[Items from a dataset]
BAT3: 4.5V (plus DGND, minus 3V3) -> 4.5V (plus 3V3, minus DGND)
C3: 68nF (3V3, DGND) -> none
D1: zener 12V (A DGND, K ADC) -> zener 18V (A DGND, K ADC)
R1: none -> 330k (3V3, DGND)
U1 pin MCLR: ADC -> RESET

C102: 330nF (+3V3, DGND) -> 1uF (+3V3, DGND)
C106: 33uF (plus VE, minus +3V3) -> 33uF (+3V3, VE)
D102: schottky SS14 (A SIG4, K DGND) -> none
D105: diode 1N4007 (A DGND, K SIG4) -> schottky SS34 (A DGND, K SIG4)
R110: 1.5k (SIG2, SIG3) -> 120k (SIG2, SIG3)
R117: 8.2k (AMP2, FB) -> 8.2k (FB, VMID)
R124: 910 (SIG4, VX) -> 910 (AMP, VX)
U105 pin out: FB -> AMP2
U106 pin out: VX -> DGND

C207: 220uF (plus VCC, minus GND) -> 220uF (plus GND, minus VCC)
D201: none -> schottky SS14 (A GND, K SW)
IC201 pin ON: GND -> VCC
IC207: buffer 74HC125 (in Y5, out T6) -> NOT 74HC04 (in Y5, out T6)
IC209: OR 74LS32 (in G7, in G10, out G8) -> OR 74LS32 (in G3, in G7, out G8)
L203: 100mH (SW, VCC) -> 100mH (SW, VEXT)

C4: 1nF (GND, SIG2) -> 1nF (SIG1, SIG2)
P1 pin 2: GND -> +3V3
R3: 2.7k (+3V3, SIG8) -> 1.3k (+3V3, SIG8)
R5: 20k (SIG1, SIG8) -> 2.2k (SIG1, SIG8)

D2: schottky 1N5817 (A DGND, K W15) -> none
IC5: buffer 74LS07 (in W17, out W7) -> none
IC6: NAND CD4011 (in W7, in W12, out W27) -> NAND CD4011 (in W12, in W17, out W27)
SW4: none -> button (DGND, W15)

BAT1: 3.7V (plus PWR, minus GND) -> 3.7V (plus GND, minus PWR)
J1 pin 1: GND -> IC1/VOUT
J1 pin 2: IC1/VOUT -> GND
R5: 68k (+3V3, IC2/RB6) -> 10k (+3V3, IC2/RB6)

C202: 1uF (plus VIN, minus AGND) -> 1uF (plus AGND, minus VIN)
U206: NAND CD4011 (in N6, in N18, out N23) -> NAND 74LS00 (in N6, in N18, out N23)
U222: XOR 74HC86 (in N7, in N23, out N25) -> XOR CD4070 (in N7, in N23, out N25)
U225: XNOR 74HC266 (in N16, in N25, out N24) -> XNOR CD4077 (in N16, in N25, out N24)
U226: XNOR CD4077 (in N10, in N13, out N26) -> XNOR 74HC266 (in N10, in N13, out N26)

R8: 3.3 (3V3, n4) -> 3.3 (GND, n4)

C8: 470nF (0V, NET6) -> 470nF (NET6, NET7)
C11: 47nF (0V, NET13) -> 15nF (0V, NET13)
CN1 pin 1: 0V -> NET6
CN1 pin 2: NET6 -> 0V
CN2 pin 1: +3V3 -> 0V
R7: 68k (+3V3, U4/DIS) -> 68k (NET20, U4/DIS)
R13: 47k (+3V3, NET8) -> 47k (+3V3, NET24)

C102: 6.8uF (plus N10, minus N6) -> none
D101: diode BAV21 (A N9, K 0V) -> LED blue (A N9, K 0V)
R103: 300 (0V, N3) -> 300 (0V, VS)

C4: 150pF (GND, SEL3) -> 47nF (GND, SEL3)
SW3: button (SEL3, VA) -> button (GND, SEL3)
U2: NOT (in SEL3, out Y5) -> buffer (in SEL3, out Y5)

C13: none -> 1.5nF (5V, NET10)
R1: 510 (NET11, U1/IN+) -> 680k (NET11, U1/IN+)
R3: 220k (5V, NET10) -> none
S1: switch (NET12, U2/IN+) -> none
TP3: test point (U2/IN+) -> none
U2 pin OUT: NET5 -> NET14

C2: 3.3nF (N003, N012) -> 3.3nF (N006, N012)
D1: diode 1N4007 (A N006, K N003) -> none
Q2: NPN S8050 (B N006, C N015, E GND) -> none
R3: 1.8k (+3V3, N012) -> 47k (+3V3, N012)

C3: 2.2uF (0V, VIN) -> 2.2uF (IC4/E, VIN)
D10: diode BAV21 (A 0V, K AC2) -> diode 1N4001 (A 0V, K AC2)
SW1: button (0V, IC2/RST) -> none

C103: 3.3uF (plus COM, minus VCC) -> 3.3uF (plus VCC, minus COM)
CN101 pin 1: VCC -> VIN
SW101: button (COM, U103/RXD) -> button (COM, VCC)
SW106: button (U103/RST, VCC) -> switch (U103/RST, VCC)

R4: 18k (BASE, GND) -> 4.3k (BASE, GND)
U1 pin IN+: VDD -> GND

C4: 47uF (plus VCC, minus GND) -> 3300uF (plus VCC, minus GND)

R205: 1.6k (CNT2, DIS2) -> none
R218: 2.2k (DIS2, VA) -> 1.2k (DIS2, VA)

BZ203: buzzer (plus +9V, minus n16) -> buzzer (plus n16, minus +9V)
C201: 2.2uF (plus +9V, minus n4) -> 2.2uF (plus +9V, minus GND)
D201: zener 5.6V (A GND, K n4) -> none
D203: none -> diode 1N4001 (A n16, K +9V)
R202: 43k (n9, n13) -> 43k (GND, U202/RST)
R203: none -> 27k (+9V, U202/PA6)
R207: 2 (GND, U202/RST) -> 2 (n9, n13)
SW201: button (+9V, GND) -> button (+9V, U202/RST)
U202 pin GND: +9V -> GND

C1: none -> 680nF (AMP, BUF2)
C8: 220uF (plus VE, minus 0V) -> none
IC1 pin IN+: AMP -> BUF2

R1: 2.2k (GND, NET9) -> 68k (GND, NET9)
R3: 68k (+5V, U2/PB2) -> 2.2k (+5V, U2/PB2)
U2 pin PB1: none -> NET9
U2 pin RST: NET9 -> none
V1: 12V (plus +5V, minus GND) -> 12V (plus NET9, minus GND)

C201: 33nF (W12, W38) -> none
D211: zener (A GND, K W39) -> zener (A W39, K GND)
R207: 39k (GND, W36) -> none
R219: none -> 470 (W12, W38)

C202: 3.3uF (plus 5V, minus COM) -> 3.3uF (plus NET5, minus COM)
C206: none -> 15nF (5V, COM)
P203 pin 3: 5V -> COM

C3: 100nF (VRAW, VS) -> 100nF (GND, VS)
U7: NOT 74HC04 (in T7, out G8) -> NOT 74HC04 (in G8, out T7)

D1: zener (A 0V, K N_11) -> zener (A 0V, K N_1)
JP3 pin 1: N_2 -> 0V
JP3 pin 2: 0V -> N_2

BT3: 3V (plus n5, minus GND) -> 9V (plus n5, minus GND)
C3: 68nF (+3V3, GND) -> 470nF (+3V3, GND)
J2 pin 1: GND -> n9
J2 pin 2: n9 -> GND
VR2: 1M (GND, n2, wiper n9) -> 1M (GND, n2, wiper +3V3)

**Task statement**
Your answer should consist of the lines above that hold the word "diode", copied exactly.

**Exercise result**
D105: diode 1N4007 (A DGND, K SIG4) -> schottky SS34 (A DGND, K SIG4)
D101: diode BAV21 (A N9, K 0V) -> LED blue (A N9, K 0V)
D1: diode 1N4007 (A N006, K N003) -> none
D10: diode BAV21 (A 0V, K AC2) -> diode 1N4001 (A 0V, K AC2)
D203: none -> diode 1N4001 (A n16, K +9V)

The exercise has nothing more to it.